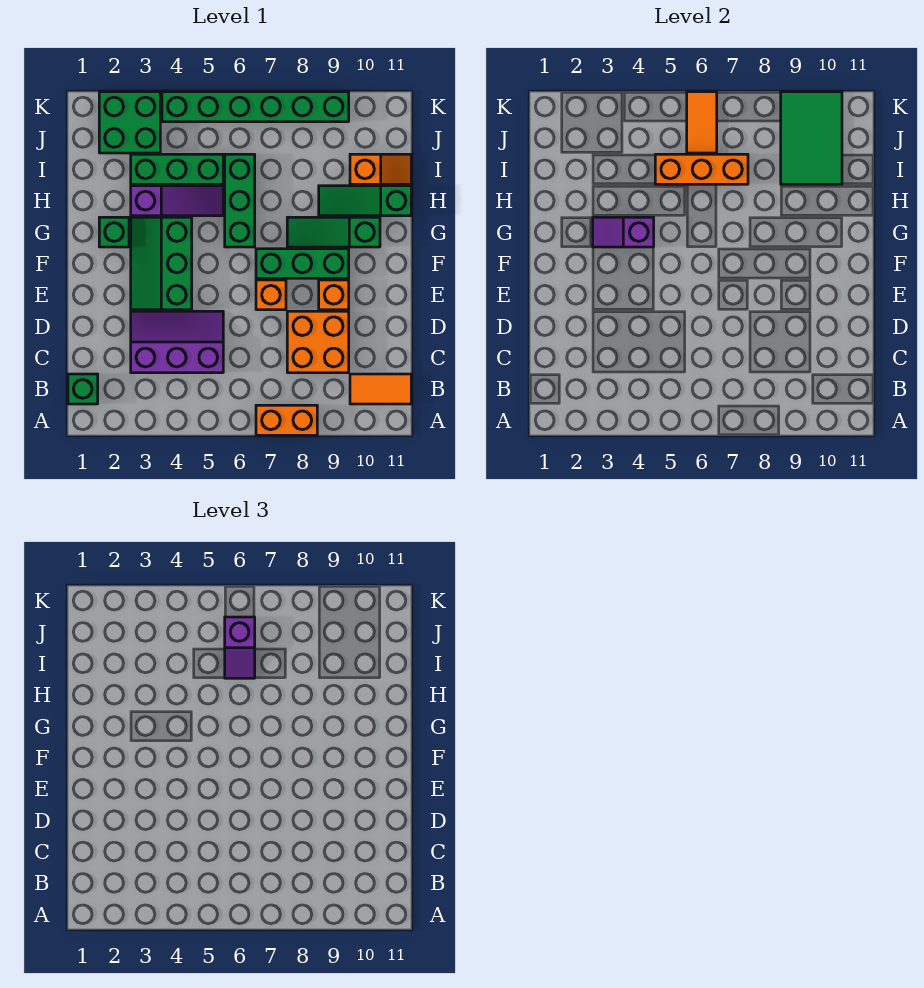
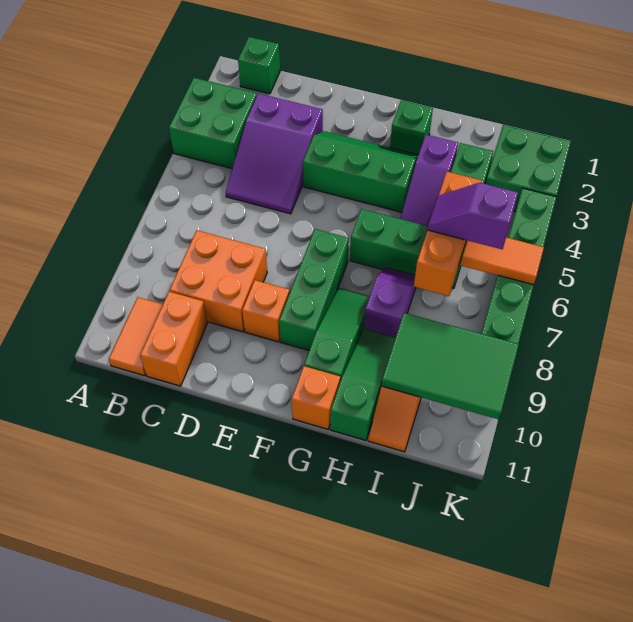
none -> green brick A3:B4 level 1
orange brick A7:A8 level 1 -> orange brick C10:C11 level 1
purple slope C3:D5 level 1 top C -> purple slope C3:D5 level 1 top 3
orange brick E7 level 1 -> orange brick G11 level 1
purple slope G3:G4 level 2 top 4 -> purple slope H7:H8 level 1 top 8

....................

▶ [Work order]:
Repeat the material verbatim but without any of its pictures.

▶ [Solution to this problem]:
none -> green brick A3:B4 level 1
orange brick A7:A8 level 1 -> orange brick C10:C11 level 1
purple slope C3:D5 level 1 top C -> purple slope C3:D5 level 1 top 3
orange brick E7 level 1 -> orange brick G11 level 1
purple slope G3:G4 level 2 top 4 -> purple slope H7:H8 level 1 top 8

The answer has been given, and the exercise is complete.